**What is asked:**
Count the lines in the source records below that contain the string "with", treating uppercase and lowercase as distinct. Give only the number.

>> begin Material

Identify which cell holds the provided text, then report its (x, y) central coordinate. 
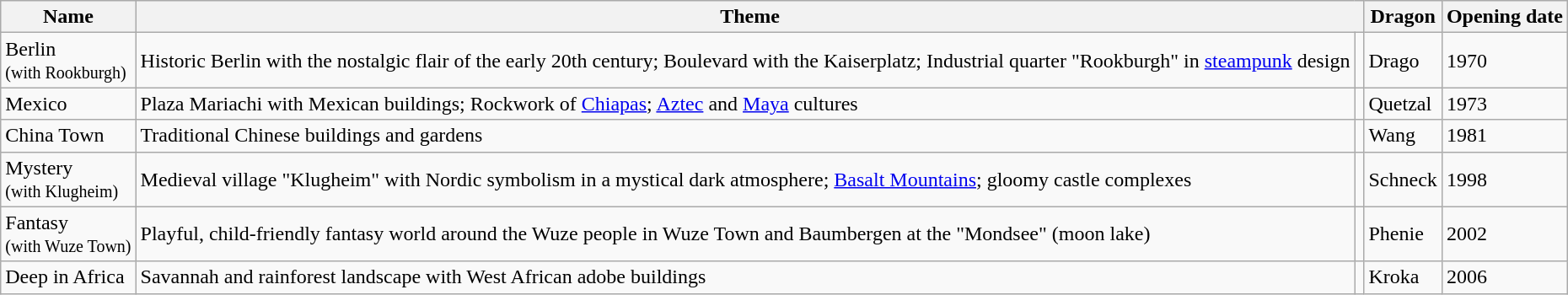
Mexico (68, 104)
Playful, child-friendly fantasy world around the Wuze people in Wuze Town and Baumbergen at the "Mondsee" (moon lake) (745, 234)
1973 (1504, 104)
Deep in Africa (68, 277)
Theme (750, 17)
Traditional Chinese buildings and gardens (745, 136)
1970 (1504, 61)
Schneck (1403, 179)
Medieval village "Klugheim" with Nordic symbolism in a mystical dark atmosphere; Basalt Mountains; gloomy castle complexes (745, 179)
1981 (1504, 136)
Opening date (1504, 17)
Quetzal (1403, 104)
Fantasy(with Wuze Town) (68, 234)
2002 (1504, 234)
Plaza Mariachi with Mexican buildings; Rockwork of Chiapas; Aztec and Maya cultures (745, 104)
Drago (1403, 61)
1998 (1504, 179)
2006 (1504, 277)
Berlin(with Rookburgh) (68, 61)
China Town (68, 136)
Kroka (1403, 277)
Dragon (1403, 17)
Phenie (1403, 234)
Mystery(with Klugheim) (68, 179)
Name (68, 17)
Wang (1403, 136)
Savannah and rainforest landscape with West African adobe buildings (745, 277)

>> end Material

**Reply to the task:**
6